**Problem description:**
Only the pictures should be dropped; every line of the data must come back exactly as written.

**Data provided:**
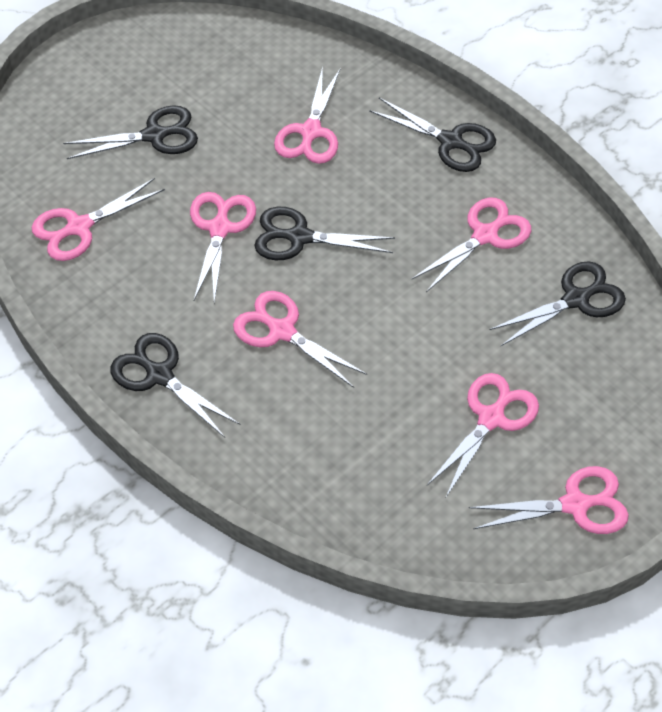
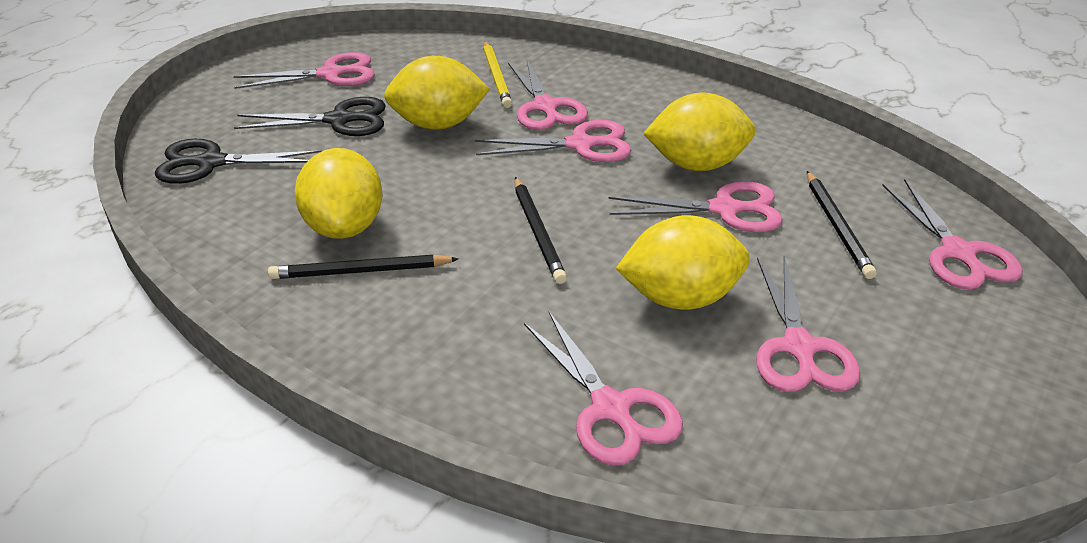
black pencil: 0 -> 3
black scissors: 5 -> 2
yellow lemon: 0 -> 4
yellow pencil: 0 -> 1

**Task output:**
black pencil: 0 -> 3
black scissors: 5 -> 2
yellow lemon: 0 -> 4
yellow pencil: 0 -> 1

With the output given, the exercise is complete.